[Items taken from a collection]
☆ ☆ ☆ ☆ ☆

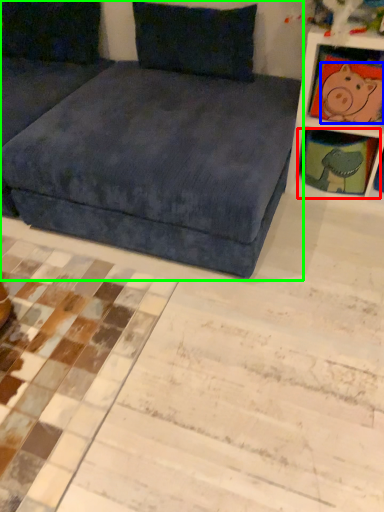
Question: Which is nearer to the shelf (highlighted by a red box)? animal (highlighted by a blue box) or studio couch (highlighted by a green box).

Choices:
 (A) animal
 (B) studio couch

Answer: (A)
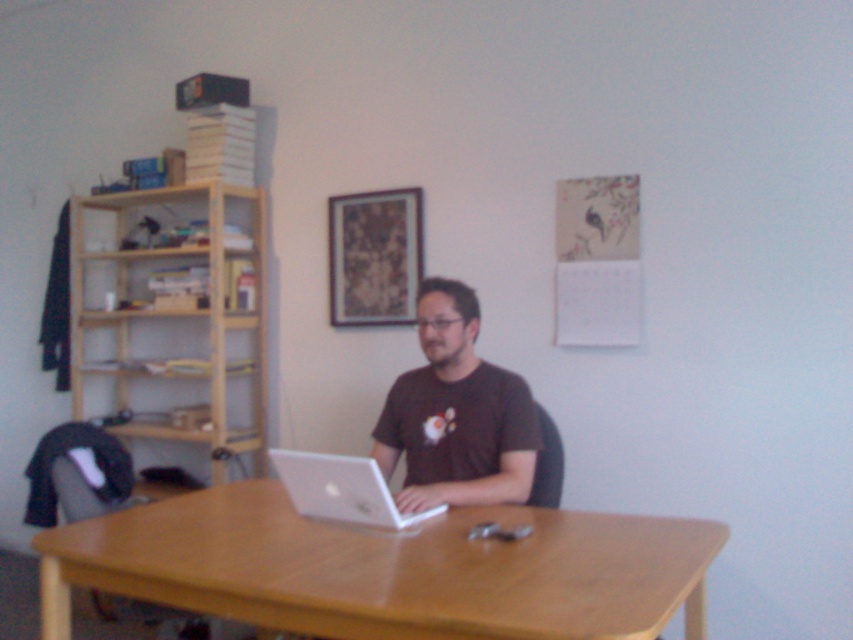
You are standing in the room and want to place a new plant on the closest surface to you. Which object should you choose between the light brown wood table at center and the light wood bookshelf at left?

The light brown wood table at center is closer to the viewer than the light wood bookshelf at left, so you should place the plant on the light brown wood table at center.

You are standing in the room and want to move from the light wood bookshelf at left to the light brown wood table at center. Which direction should you move towards?

You should move to the right to reach the light brown wood table at center from the light wood bookshelf at left since it is positioned to the right of it.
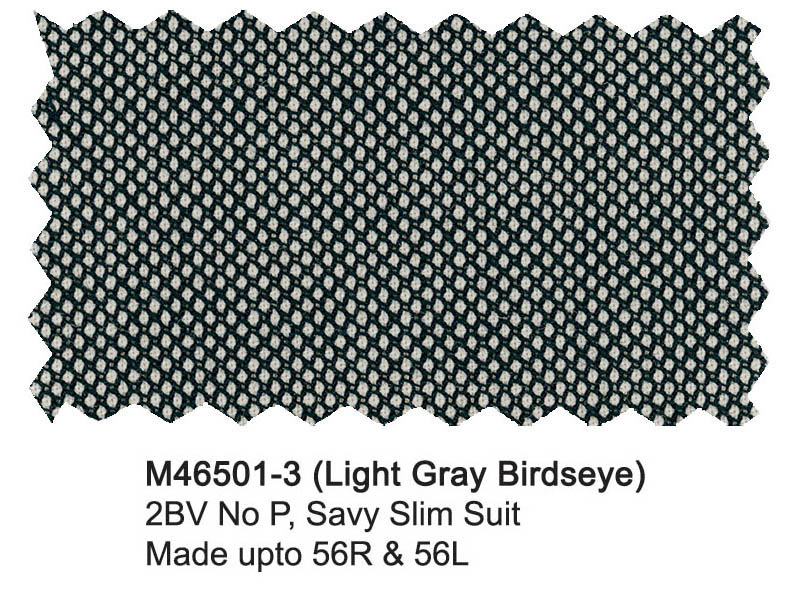
Image resolution: width=790 pixels, height=605 pixels. Find the location of `scales`. scales is located at coordinates (316, 194).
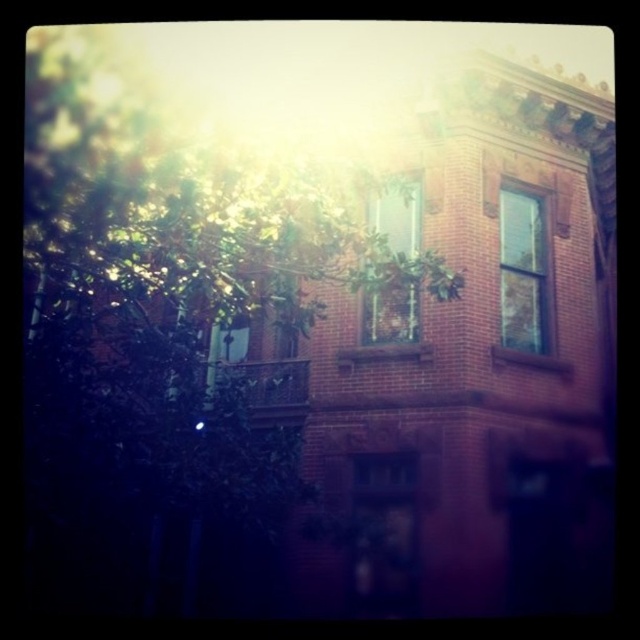
Is green leafy tree at upper left above clear glass window at center?

No, green leafy tree at upper left is not above clear glass window at center.

Can you confirm if green leafy tree at upper left is positioned to the right of clear glass window at center?

No, green leafy tree at upper left is not to the right of clear glass window at center.

Image resolution: width=640 pixels, height=640 pixels. Describe the element at coordinates (157, 324) in the screenshot. I see `green leafy tree at upper left` at that location.

Identify the location of green leafy tree at upper left. (157, 324).

Between green leafy tree at upper left and clear glass window at upper right, which one has less height?

Standing shorter between the two is green leafy tree at upper left.

Where is `green leafy tree at upper left`? Image resolution: width=640 pixels, height=640 pixels. green leafy tree at upper left is located at coordinates (157, 324).

Is point (540, 234) more distant than point (368, 342)?

That is True.

Does clear glass window at upper right appear on the left side of clear glass window at center?

In fact, clear glass window at upper right is to the right of clear glass window at center.

Locate an element on the screen. clear glass window at upper right is located at coordinates (524, 272).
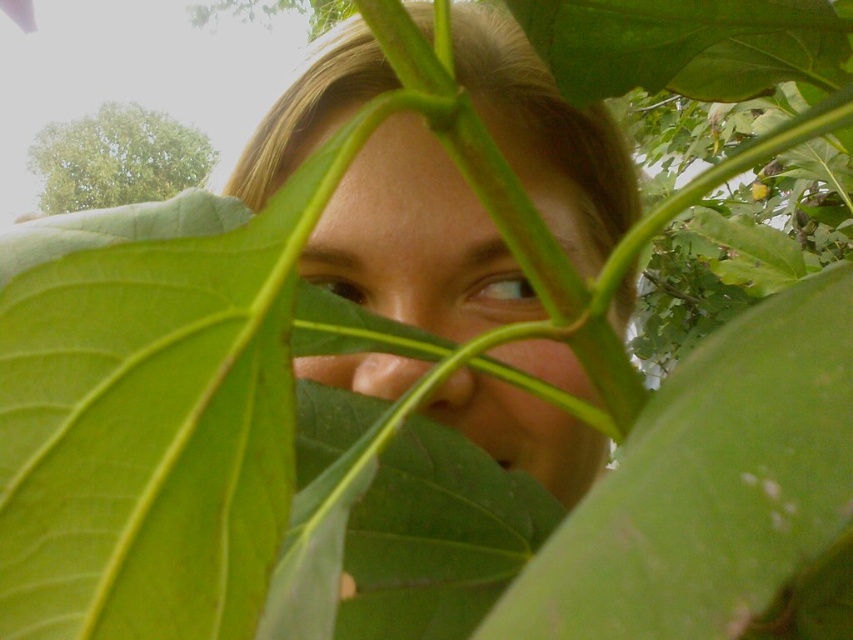
You are a photographer trying to capture a portrait of the person in the image. The green matte leaf at center and the brown glossy eye at center are in your viewfinder. Which object should you move your camera to focus on to ensure the subject is fully visible?

The green matte leaf at center is bigger than the brown glossy eye at center, so focusing on the brown glossy eye at center would allow the subject to be fully visible without obstruction from the larger leaf.

You are a photographer trying to capture a clear shot of the light brown eye at upper center without the green matte leaf at upper center blocking it. Based on their positions, can you adjust your camera angle to the left to achieve this?

The green matte leaf at upper center is to the right of the light brown eye at upper center. By adjusting the camera angle to the left, you can move the leaf out of the frame, allowing a clear view of the light brown eye at upper center.

You need to determine which leaf is closer to the camera between the green matte leaf at center and the green matte leaf at upper center. Which one is closer?

The green matte leaf at center is much taller than the green matte leaf at upper center, so it is closer to the camera.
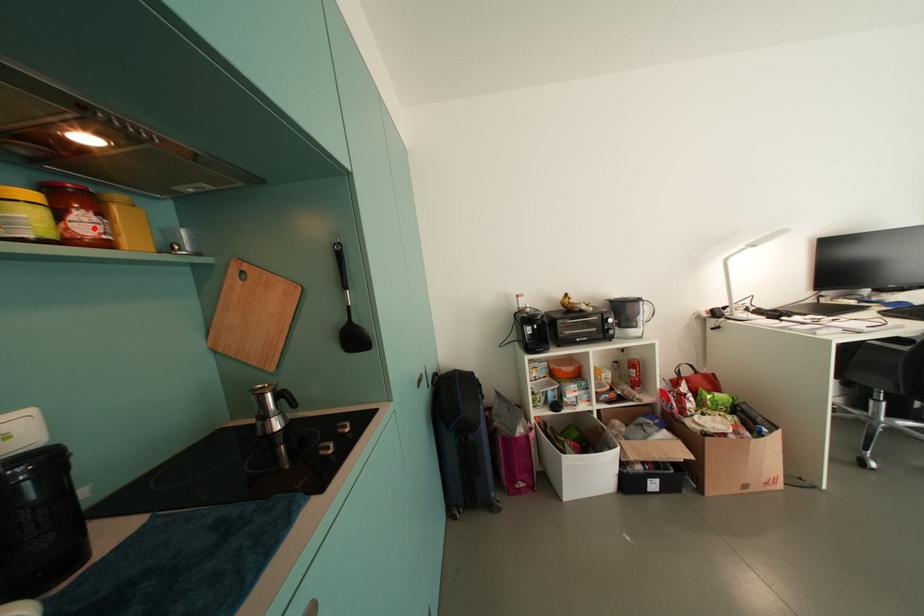
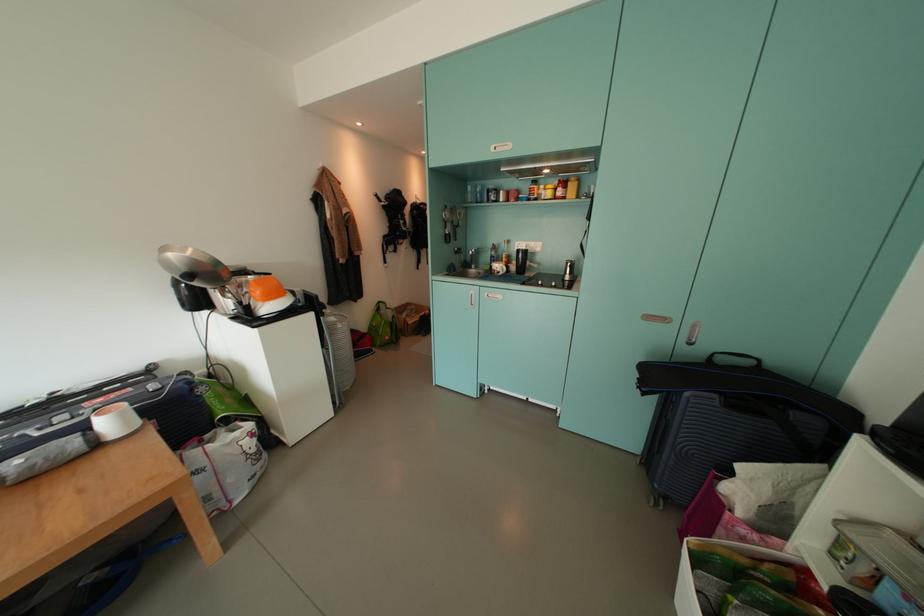
In the second image, find the point that corresponds to the highlighted location in the first image.

(566, 195)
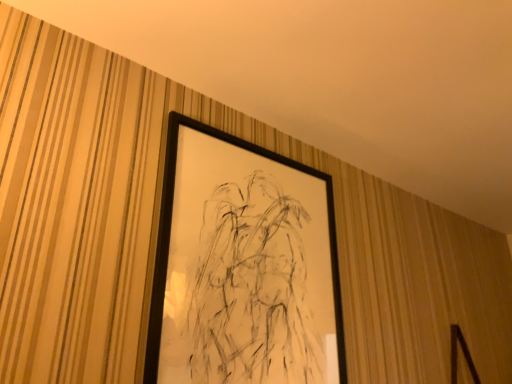
Find the location of a particular element. This screenshot has height=384, width=512. black matte picture frame at upper center is located at coordinates (243, 267).

Describe the element at coordinates (243, 267) in the screenshot. I see `black matte picture frame at upper center` at that location.

The image size is (512, 384). Find the location of `black matte picture frame at upper center`. black matte picture frame at upper center is located at coordinates (243, 267).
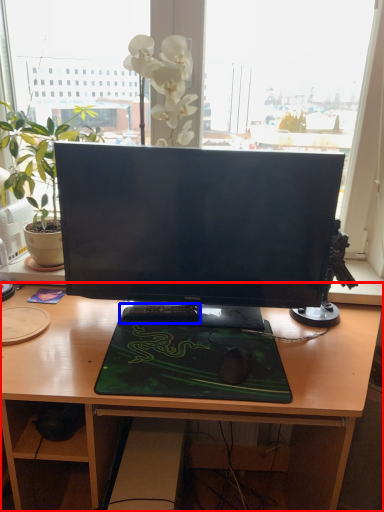
Question: Among these objects, which one is farthest to the camera, desk (highlighted by a red box) or laptop keyboard (highlighted by a blue box)?

Choices:
 (A) desk
 (B) laptop keyboard

Answer: (B)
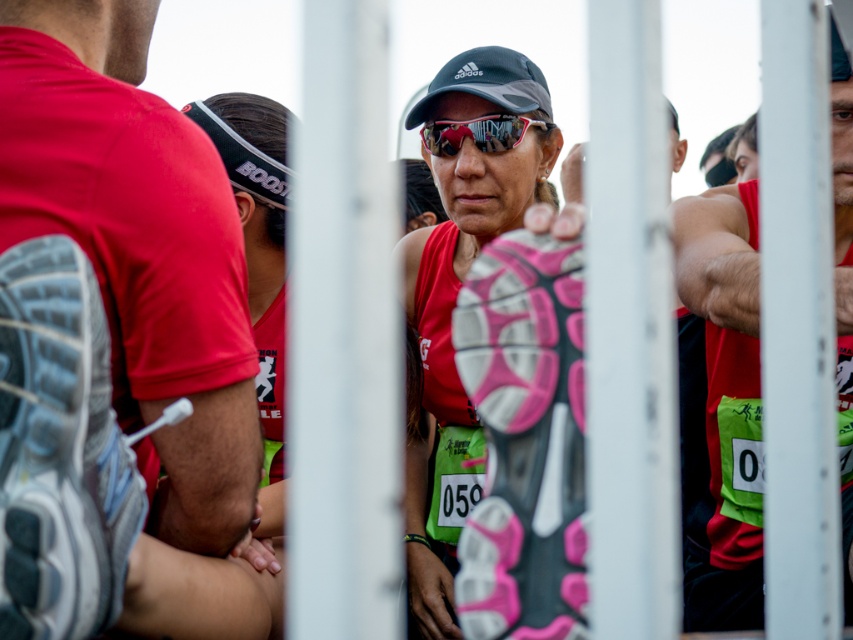
You are a photographer at the race and want to capture the runner in the red tank top at center. Which one is taller between the matte red tank top at center and the shiny red tank top at center?

The matte red tank top at center is much taller than the shiny red tank top at center.

You are a photographer at the race and want to capture a clear shot of both the matte red shirt at left and the shiny red tank top at center. Can you see both of them fully in your photo?

The matte red shirt at left is in front of the shiny red tank top at center, so the photographer might not be able to see the shiny red tank top at center fully as it is partially blocked by the matte red shirt at left.

You are a photographer at the race and want to take a photo of the shiny red tank top at center and the matte black goggles at center. Which object is closer to the camera?

The shiny red tank top at center is closer to the camera than the matte black goggles at center because it is in front of it.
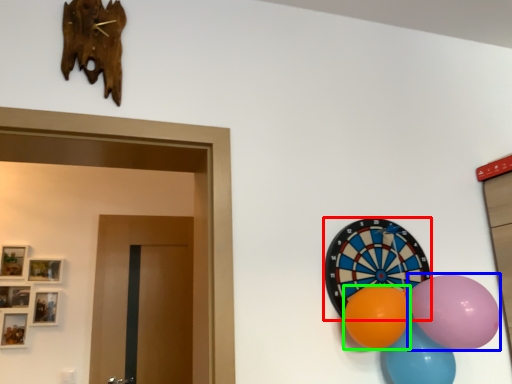
Question: Which is nearer to the oval (highlighted by a red box)? balloon (highlighted by a blue box) or balloon (highlighted by a green box).

Choices:
 (A) balloon
 (B) balloon

Answer: (B)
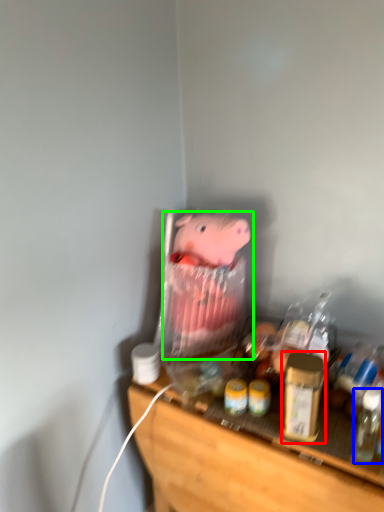
Question: Estimate the real-world distances between objects in this image. Which object is farther from beverage (highlighted by a red box), bottle (highlighted by a blue box) or toy (highlighted by a green box)?

Choices:
 (A) bottle
 (B) toy

Answer: (B)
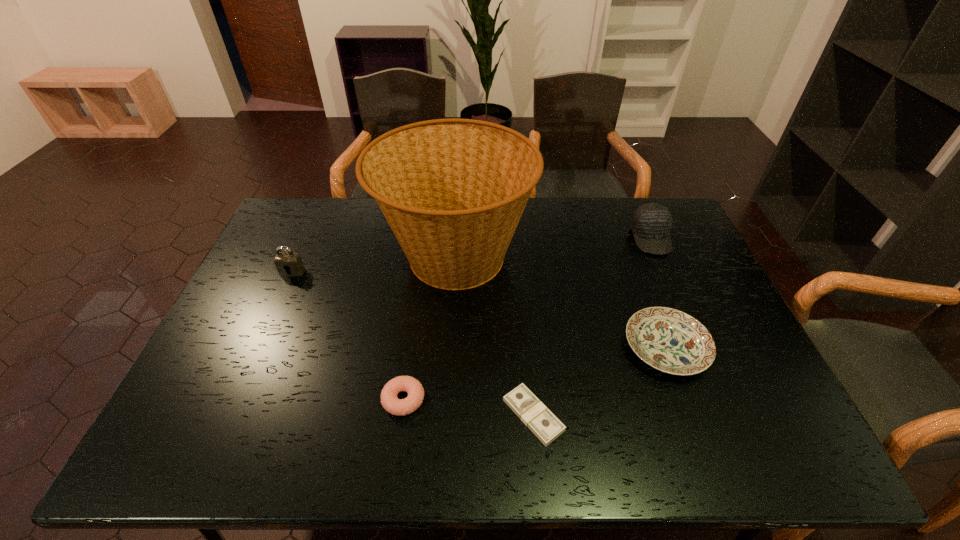
At what (x,y) coordinates should I click in order to perform the action: click on the tallest object. Please return your answer as a coordinate pair (x, y). The width and height of the screenshot is (960, 540). Looking at the image, I should click on (453, 191).

Identify the location of baseball cap. (651, 223).

Find the location of a particular element. This screenshot has width=960, height=540. padlock is located at coordinates (289, 262).

In order to click on plate in this screenshot , I will do `click(669, 340)`.

Identify the location of doughnut. (400, 407).

The height and width of the screenshot is (540, 960). Find the location of `the shortest object`. the shortest object is located at coordinates (532, 412).

Image resolution: width=960 pixels, height=540 pixels. Identify the location of vacant area situated on the left of the basket. (264, 258).

I want to click on blank space located at the front of the baseball cap where the brim is located, so click(683, 309).

Find the location of a particular element. Image resolution: width=960 pixels, height=540 pixels. vacant area situated at the front of the padlock near the keyhole is located at coordinates (270, 323).

Find the location of a particular element. Image resolution: width=960 pixels, height=540 pixels. vacant area located on the left of the plate is located at coordinates (590, 348).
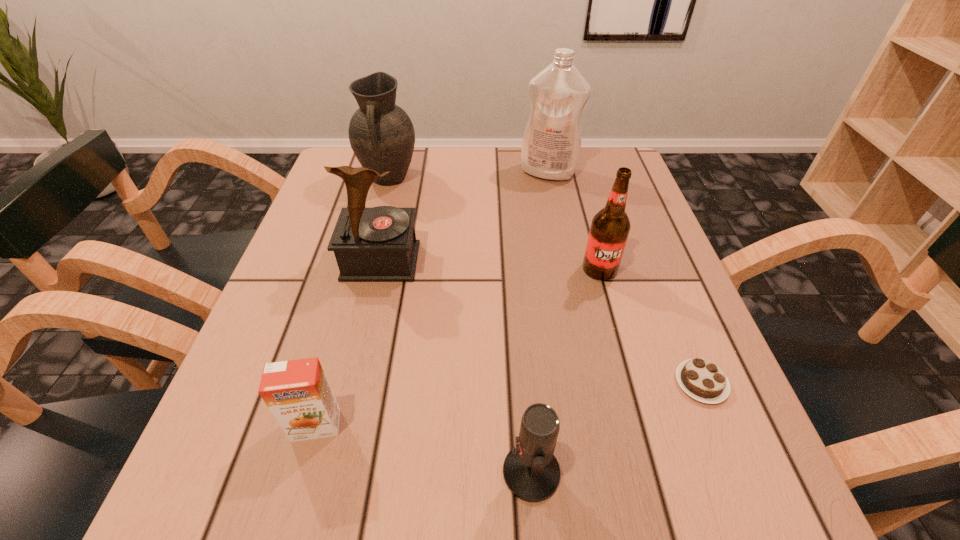
I want to click on the tallest object, so click(551, 145).

Locate an element on the screen. Image resolution: width=960 pixels, height=540 pixels. pitcher is located at coordinates (381, 134).

Where is `phonograph_record`? This screenshot has width=960, height=540. phonograph_record is located at coordinates (378, 244).

Locate an element on the screen. The width and height of the screenshot is (960, 540). root beer is located at coordinates (610, 227).

I want to click on the nearest object, so click(531, 472).

Locate an element on the screen. The image size is (960, 540). the sixth farthest object is located at coordinates (297, 392).

Identify the location of chocolate cake. This screenshot has height=540, width=960. (701, 379).

Identify the location of the rightmost object. This screenshot has height=540, width=960. (701, 379).

Locate an element on the screen. Image resolution: width=960 pixels, height=540 pixels. vacant space located on the left of the tallest object is located at coordinates pyautogui.click(x=405, y=172).

You are a GUI agent. You are given a task and a screenshot of the screen. Output one action in this format:
    pyautogui.click(x=<x>, y=<y>)
    Task: Click on the free region located on the side of the pitcher with the handle
    This screenshot has height=540, width=960.
    Given the screenshot: What is the action you would take?
    pyautogui.click(x=374, y=232)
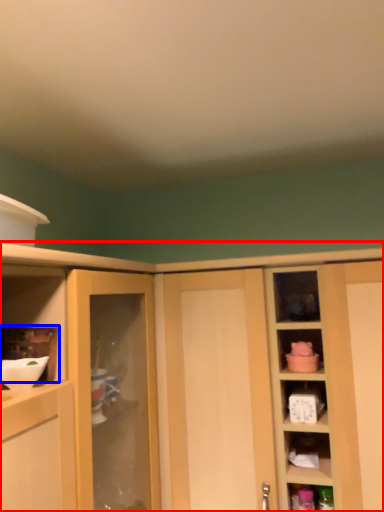
Question: Which object is further to the camera taking this photo, cabinetry (highlighted by a red box) or shelf (highlighted by a blue box)?

Choices:
 (A) cabinetry
 (B) shelf

Answer: (A)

☆ ☆ ☆ ☆ ☆

**Problem to solve**
Swap "light brown wood table at center" for "light brown wooden desk at center" throughout all the items above, leaving everything else unchanged and leaving the pictures out of your answer.

**Finished exercise**
Question: Which is nearer to the shelf (highlighted by a red box)? animal (highlighted by a blue box) or studio couch (highlighted by a green box).

Choices:
 (A) animal
 (B) studio couch

Answer: (A)
You are standing in the room and want to place a new plant on the closest surface to you. Which object should you choose between the light brown wooden desk at center and the light wood bookshelf at left?

The light brown wooden desk at center is closer to the viewer than the light wood bookshelf at left, so you should place the plant on the light brown wooden desk at center.

You are standing in the room and want to move from the light wood bookshelf at left to the light brown wooden desk at center. Which direction should you move towards?

You should move to the right to reach the light brown wooden desk at center from the light wood bookshelf at left since it is positioned to the right of it.
Image resolution: width=790 pixels, height=605 pixels. Find the location of `scales`. scales is located at coordinates (316, 194).
Is green leafy tree at upper left above clear glass window at center?

No, green leafy tree at upper left is not above clear glass window at center.

Can you confirm if green leafy tree at upper left is positioned to the right of clear glass window at center?

No, green leafy tree at upper left is not to the right of clear glass window at center.

Image resolution: width=640 pixels, height=640 pixels. Describe the element at coordinates (157, 324) in the screenshot. I see `green leafy tree at upper left` at that location.

Identify the location of green leafy tree at upper left. (157, 324).

Between green leafy tree at upper left and clear glass window at upper right, which one has less height?

Standing shorter between the two is green leafy tree at upper left.

Where is `green leafy tree at upper left`? Image resolution: width=640 pixels, height=640 pixels. green leafy tree at upper left is located at coordinates (157, 324).

Is point (540, 234) more distant than point (368, 342)?

That is True.

Does clear glass window at upper right appear on the left side of clear glass window at center?

In fact, clear glass window at upper right is to the right of clear glass window at center.

Locate an element on the screen. clear glass window at upper right is located at coordinates (524, 272).
You are a photographer trying to capture a portrait of the person in the image. The green matte leaf at center and the brown glossy eye at center are in your viewfinder. Which object should you move your camera to focus on to ensure the subject is fully visible?

The green matte leaf at center is bigger than the brown glossy eye at center, so focusing on the brown glossy eye at center would allow the subject to be fully visible without obstruction from the larger leaf.

You are a photographer trying to capture a clear shot of the light brown eye at upper center without the green matte leaf at upper center blocking it. Based on their positions, can you adjust your camera angle to the left to achieve this?

The green matte leaf at upper center is to the right of the light brown eye at upper center. By adjusting the camera angle to the left, you can move the leaf out of the frame, allowing a clear view of the light brown eye at upper center.

You need to determine which leaf is closer to the camera between the green matte leaf at center and the green matte leaf at upper center. Which one is closer?

The green matte leaf at center is much taller than the green matte leaf at upper center, so it is closer to the camera.
In the second image, find the point that corresponds to the highlighted location in the first image.

(566, 195)
Find the location of a particular element. This screenshot has height=384, width=512. black matte picture frame at upper center is located at coordinates (243, 267).

Describe the element at coordinates (243, 267) in the screenshot. I see `black matte picture frame at upper center` at that location.

The image size is (512, 384). Find the location of `black matte picture frame at upper center`. black matte picture frame at upper center is located at coordinates (243, 267).
Question: Among these objects, which one is farthest to the camera, desk (highlighted by a red box) or laptop keyboard (highlighted by a blue box)?

Choices:
 (A) desk
 (B) laptop keyboard

Answer: (B)
You are a photographer at the race and want to capture the runner in the red tank top at center. Which one is taller between the matte red tank top at center and the shiny red tank top at center?

The matte red tank top at center is much taller than the shiny red tank top at center.

You are a photographer at the race and want to capture a clear shot of both the matte red shirt at left and the shiny red tank top at center. Can you see both of them fully in your photo?

The matte red shirt at left is in front of the shiny red tank top at center, so the photographer might not be able to see the shiny red tank top at center fully as it is partially blocked by the matte red shirt at left.

You are a photographer at the race and want to take a photo of the shiny red tank top at center and the matte black goggles at center. Which object is closer to the camera?

The shiny red tank top at center is closer to the camera than the matte black goggles at center because it is in front of it.
Question: Which is nearer to the oval (highlighted by a red box)? balloon (highlighted by a blue box) or balloon (highlighted by a green box).

Choices:
 (A) balloon
 (B) balloon

Answer: (B)
Question: Estimate the real-world distances between objects in this image. Which object is farther from beverage (highlighted by a red box), bottle (highlighted by a blue box) or toy (highlighted by a green box)?

Choices:
 (A) bottle
 (B) toy

Answer: (B)
At what (x,y) coordinates should I click in order to perform the action: click on the tallest object. Please return your answer as a coordinate pair (x, y). The width and height of the screenshot is (960, 540). Looking at the image, I should click on (453, 191).

Identify the location of baseball cap. (651, 223).

Find the location of a particular element. This screenshot has width=960, height=540. padlock is located at coordinates (289, 262).

In order to click on plate in this screenshot , I will do `click(669, 340)`.

Identify the location of doughnut. (400, 407).

The height and width of the screenshot is (540, 960). Find the location of `the shortest object`. the shortest object is located at coordinates (532, 412).

Image resolution: width=960 pixels, height=540 pixels. Identify the location of vacant area situated on the left of the basket. (264, 258).

I want to click on blank space located at the front of the baseball cap where the brim is located, so click(683, 309).

Find the location of a particular element. Image resolution: width=960 pixels, height=540 pixels. vacant area situated at the front of the padlock near the keyhole is located at coordinates (270, 323).

Find the location of a particular element. Image resolution: width=960 pixels, height=540 pixels. vacant area located on the left of the plate is located at coordinates (590, 348).
I want to click on the tallest object, so click(551, 145).

Locate an element on the screen. Image resolution: width=960 pixels, height=540 pixels. pitcher is located at coordinates (381, 134).

Where is `phonograph_record`? This screenshot has width=960, height=540. phonograph_record is located at coordinates (378, 244).

Locate an element on the screen. The width and height of the screenshot is (960, 540). root beer is located at coordinates (610, 227).

I want to click on the nearest object, so click(531, 472).

Locate an element on the screen. The image size is (960, 540). the sixth farthest object is located at coordinates (297, 392).

Identify the location of chocolate cake. This screenshot has height=540, width=960. (701, 379).

Identify the location of the rightmost object. This screenshot has height=540, width=960. (701, 379).

Locate an element on the screen. Image resolution: width=960 pixels, height=540 pixels. vacant space located on the left of the tallest object is located at coordinates pyautogui.click(x=405, y=172).

You are a GUI agent. You are given a task and a screenshot of the screen. Output one action in this format:
    pyautogui.click(x=<x>, y=<y>)
    Task: Click on the free region located on the side of the pitcher with the handle
    This screenshot has height=540, width=960.
    Given the screenshot: What is the action you would take?
    pyautogui.click(x=374, y=232)
Question: Which object is further to the camera taking this photo, cabinetry (highlighted by a red box) or shelf (highlighted by a blue box)?

Choices:
 (A) cabinetry
 (B) shelf

Answer: (A)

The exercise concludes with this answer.